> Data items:
- - - - - - -

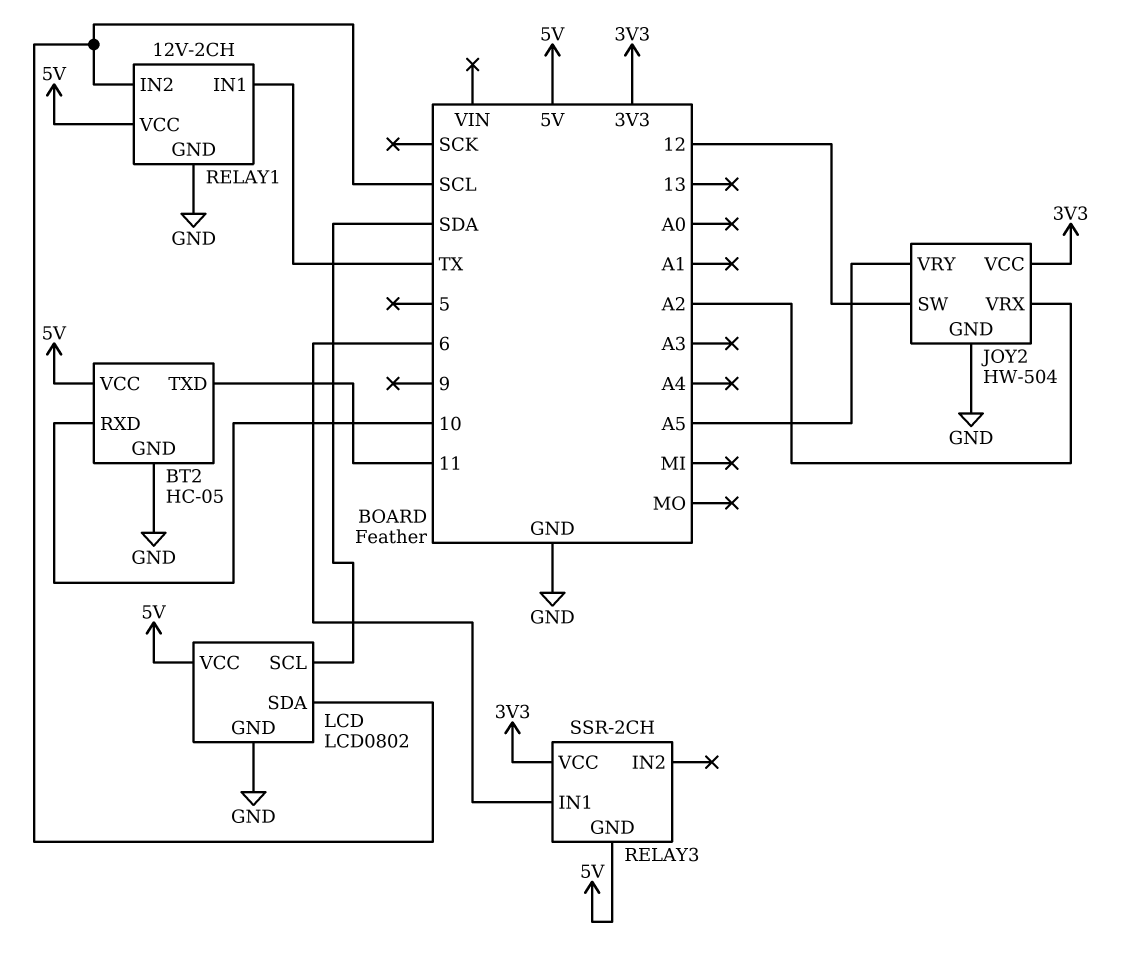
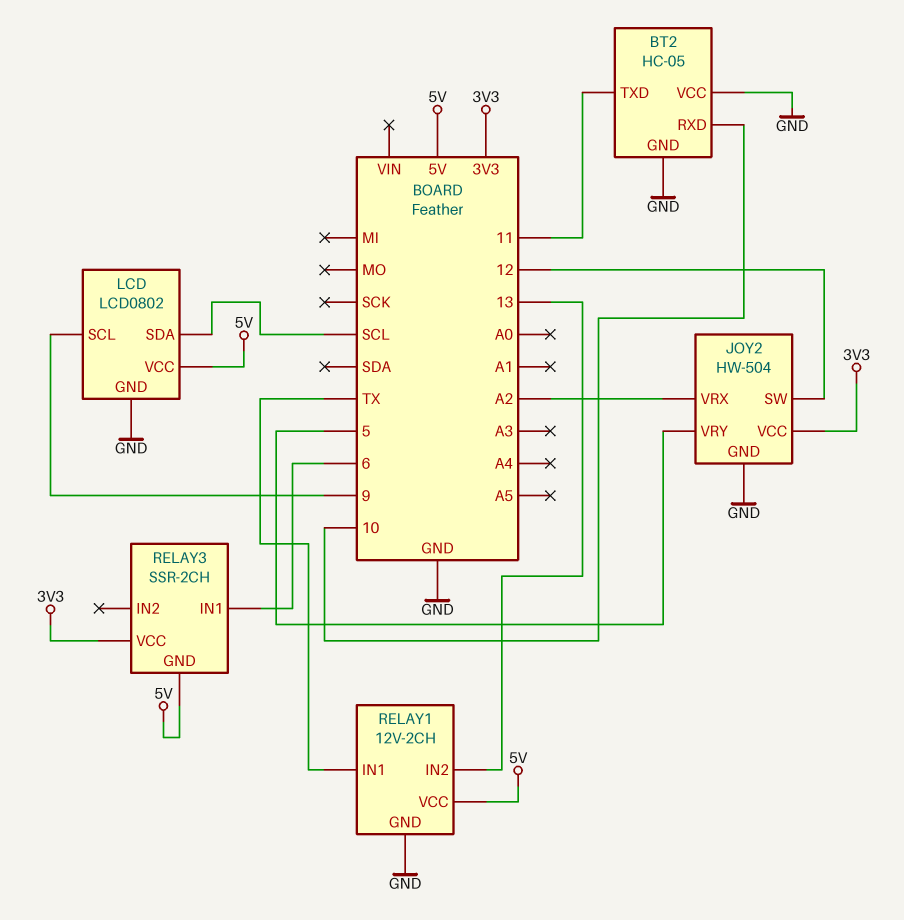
BT2 pin VCC: 5V -> GND
JOY2 pin VRY: A5 -> 5
LCD pin SCL: SDA -> 9
RELAY1 pin IN2: SCL -> 13

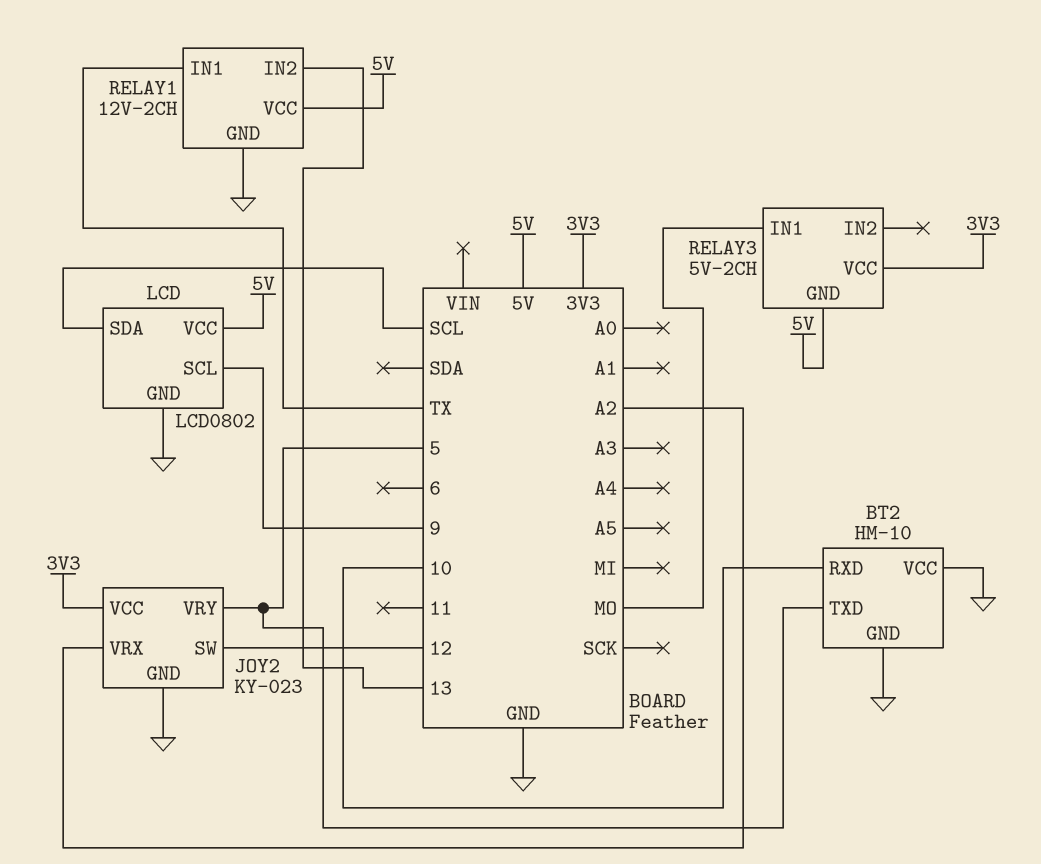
BT2: HC-05 -> HM-10
BT2 pin TXD: 11 -> 5
JOY2: HW-504 -> KY-023
RELAY3: SSR-2CH -> 5V-2CH
RELAY3 pin IN1: 6 -> MO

- - - - - - -

> TASK OBJECTIVE: Repeat the records above verbatim. Include none of the pictures.

> ANSWER SECTION:
BT2 pin VCC: 5V -> GND
JOY2 pin VRY: A5 -> 5
LCD pin SCL: SDA -> 9
RELAY1 pin IN2: SCL -> 13

BT2: HC-05 -> HM-10
BT2 pin TXD: 11 -> 5
JOY2: HW-504 -> KY-023
RELAY3: SSR-2CH -> 5V-2CH
RELAY3 pin IN1: 6 -> MO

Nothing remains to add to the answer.